Object count comparisons
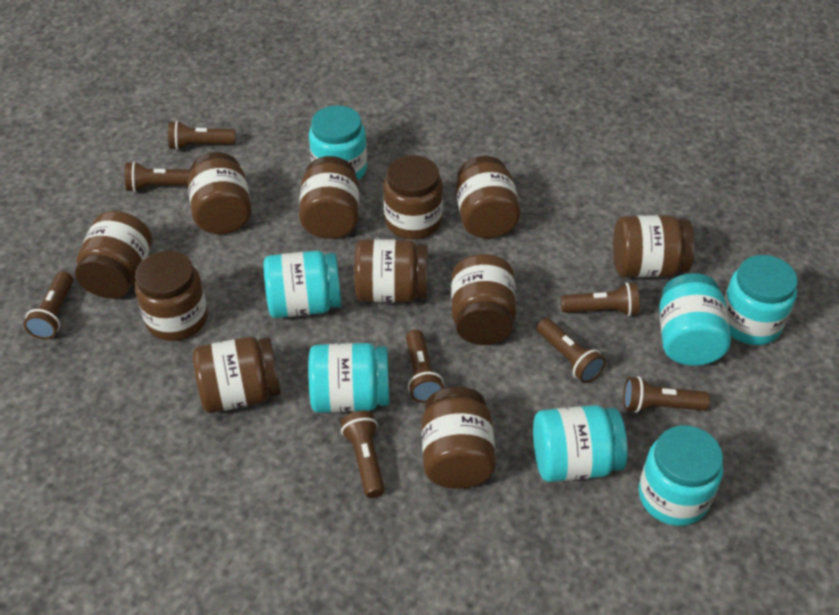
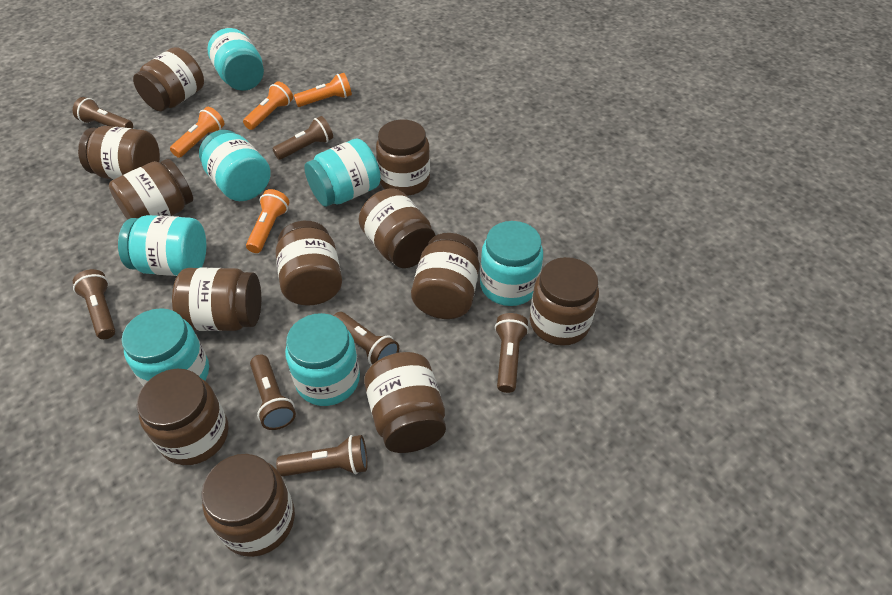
brown flashlight: 8 -> 7
brown jar: 11 -> 12
orange flashlight: 0 -> 4

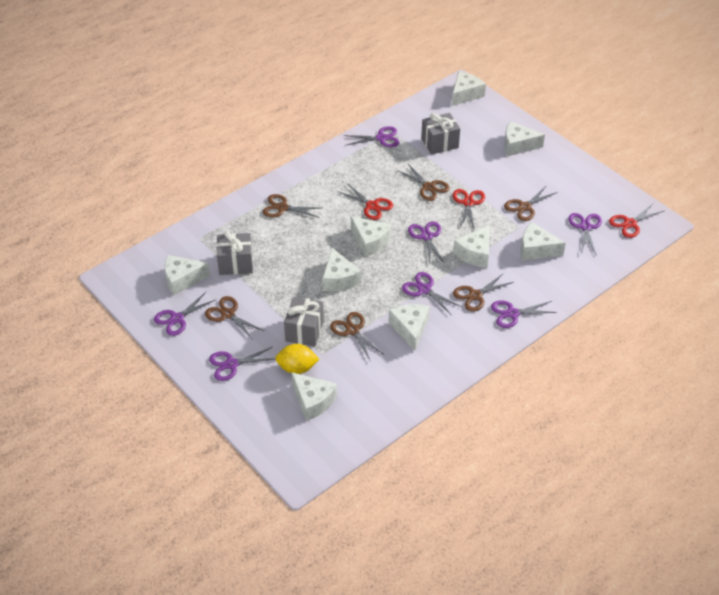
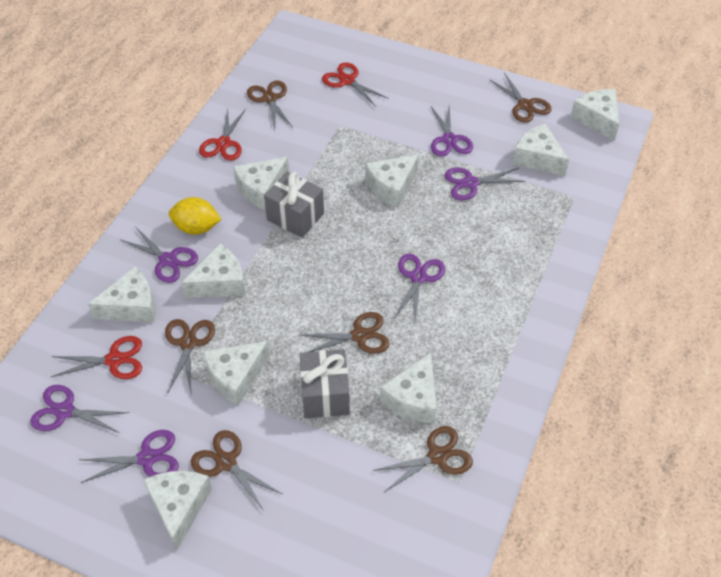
grey gift: 3 -> 2
purple scissors: 7 -> 6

* [Work instruction]:
Give back the records exactly, minus any pictures.

* [Solution to this exercise]:
brown flashlight: 8 -> 7
brown jar: 11 -> 12
orange flashlight: 0 -> 4

grey gift: 3 -> 2
purple scissors: 7 -> 6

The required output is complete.